(Image change detection data)
··········
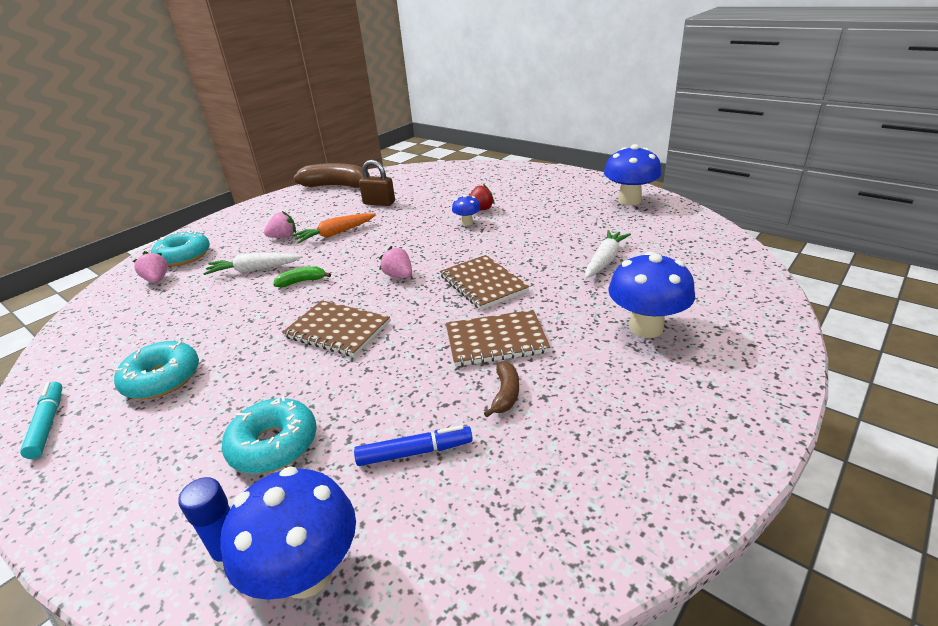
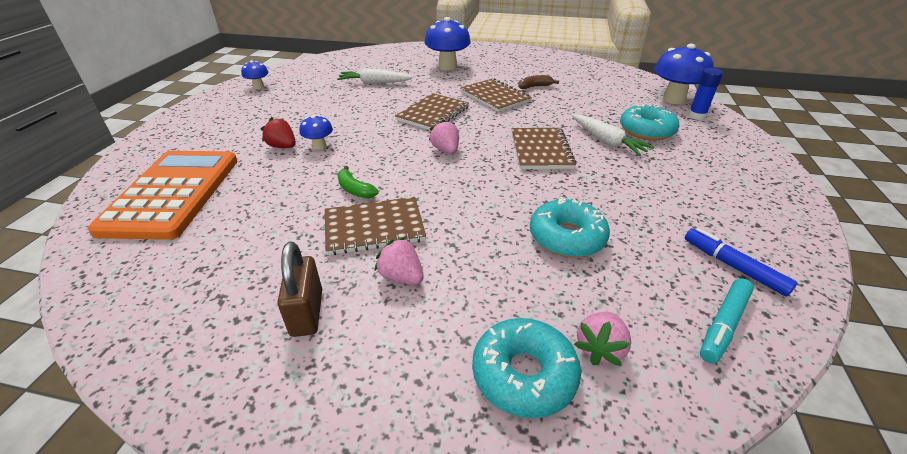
camera: 120 degrees left, 5 degrees up
(48, 424) = (785, 231): turquoise marker -> turquoise marker (724, 324)
(162, 379) = (680, 203): turquoise donut -> turquoise donut (567, 237)
(254, 270) = (500, 252): white carrot -> white carrot (607, 141)
(302, 281) = (494, 200): green banana -> green banana (355, 189)
(335, 234) = (374, 227): orange carrot -> brown notebook
(338, 186) = (161, 321): brown banana -> none
(379, 203) = (260, 229): brown padlock -> brown padlock (307, 313)
(399, 276) = (446, 150): pink strawberry -> pink strawberry turned 135 degrees clockwise
(414, 452) = (596, 97): blue marker -> blue marker (733, 267)
(448, 181) = (173, 193): none -> orange calculator
(629, 200) = (258, 87): blue mushroom -> blue mushroom, size x0.51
··········
DIRECTIONS FOR THIS TASK:
What is needed is an exact copy of the data, with the pictures removed.

TASK ANSWER:
camera: 120 degrees left, 5 degrees up
(48, 424) = (785, 231): turquoise marker -> turquoise marker (724, 324)
(162, 379) = (680, 203): turquoise donut -> turquoise donut (567, 237)
(254, 270) = (500, 252): white carrot -> white carrot (607, 141)
(302, 281) = (494, 200): green banana -> green banana (355, 189)
(335, 234) = (374, 227): orange carrot -> brown notebook
(338, 186) = (161, 321): brown banana -> none
(379, 203) = (260, 229): brown padlock -> brown padlock (307, 313)
(399, 276) = (446, 150): pink strawberry -> pink strawberry turned 135 degrees clockwise
(414, 452) = (596, 97): blue marker -> blue marker (733, 267)
(448, 181) = (173, 193): none -> orange calculator
(629, 200) = (258, 87): blue mushroom -> blue mushroom, size x0.51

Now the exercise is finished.